(Data for analysis begins)

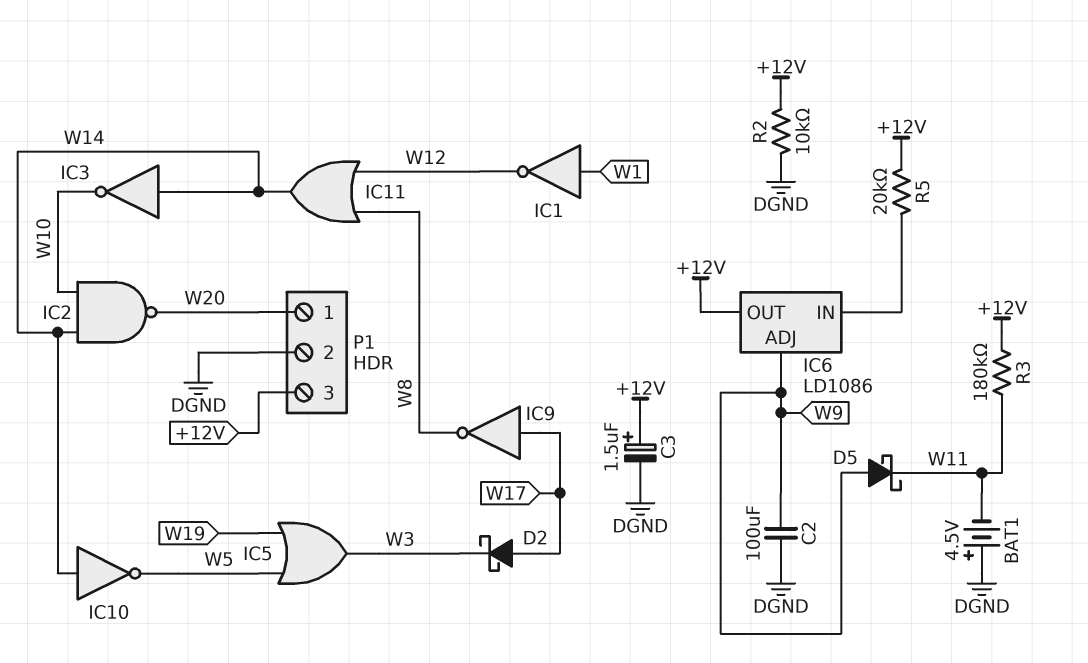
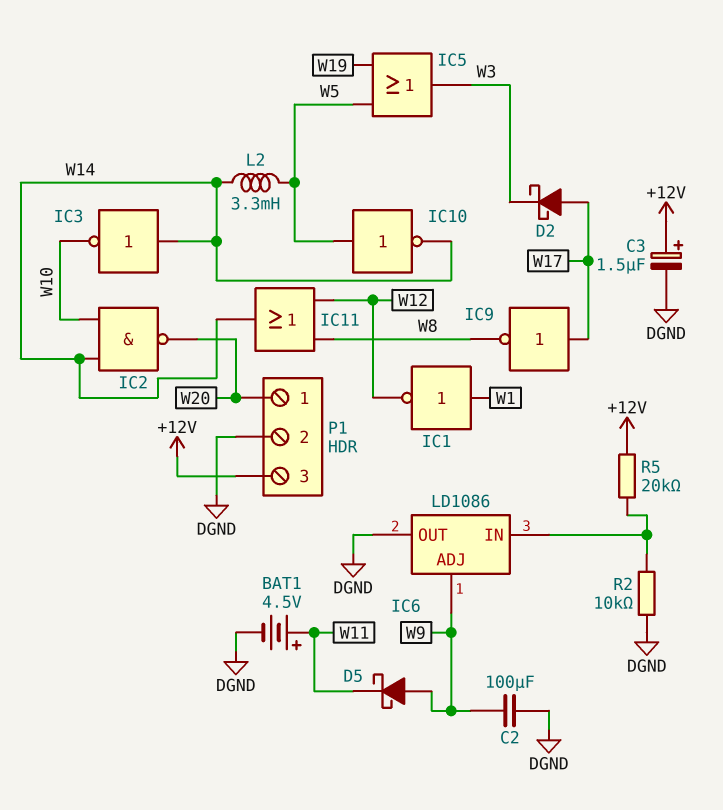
BAT1: 4.5V (plus DGND, minus W11) -> 4.5V (plus W11, minus DGND)
IC6 pin OUT: +12V -> DGND
IC10: NOT (in W14, out W5) -> NOT (in W5, out W14)
L2: none -> 3.3mH (W5, W14)
R2: 10k (+12V, DGND) -> 10k (DGND, IC6/IN)
R3: 180k (+12V, W11) -> none

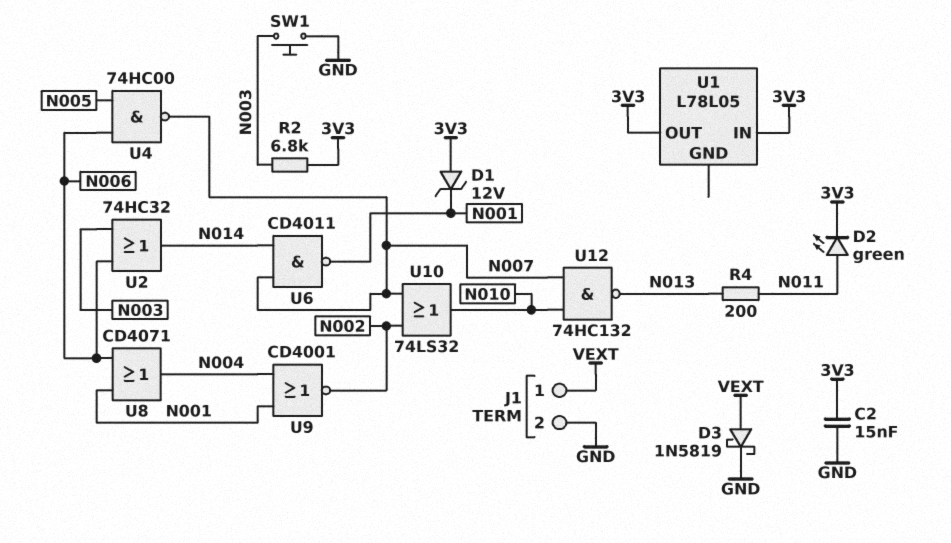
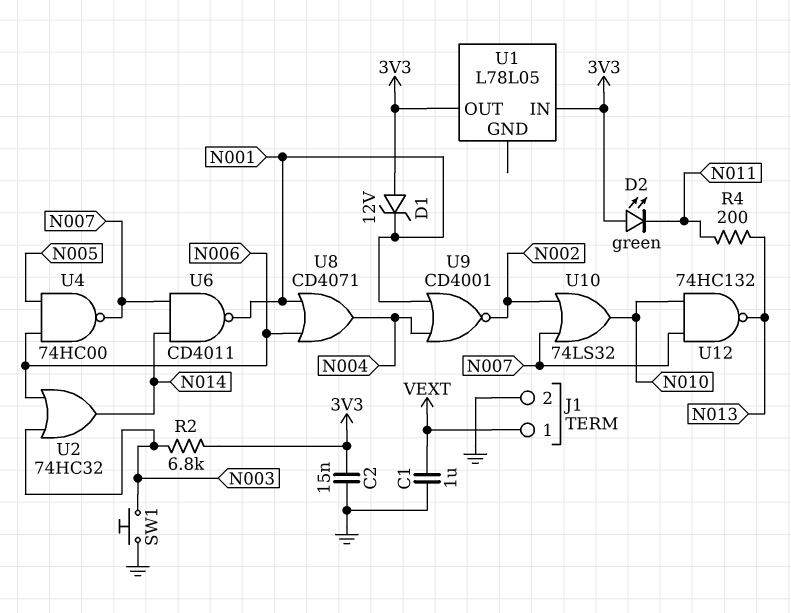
C1: none -> 1uF (GND, VEXT)
D2: LED green (A N011, K 3V3) -> LED green (A 3V3, K N011)
D3: schottky 1N5819 (A VEXT, K GND) -> none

(Data for analysis ends)

**What the task asks**: Where pictures sit among the data above, omit them, and output the rest exactly.

**Solution to this problem**:
BAT1: 4.5V (plus DGND, minus W11) -> 4.5V (plus W11, minus DGND)
IC6 pin OUT: +12V -> DGND
IC10: NOT (in W14, out W5) -> NOT (in W5, out W14)
L2: none -> 3.3mH (W5, W14)
R2: 10k (+12V, DGND) -> 10k (DGND, IC6/IN)
R3: 180k (+12V, W11) -> none

C1: none -> 1uF (GND, VEXT)
D2: LED green (A N011, K 3V3) -> LED green (A 3V3, K N011)
D3: schottky 1N5819 (A VEXT, K GND) -> none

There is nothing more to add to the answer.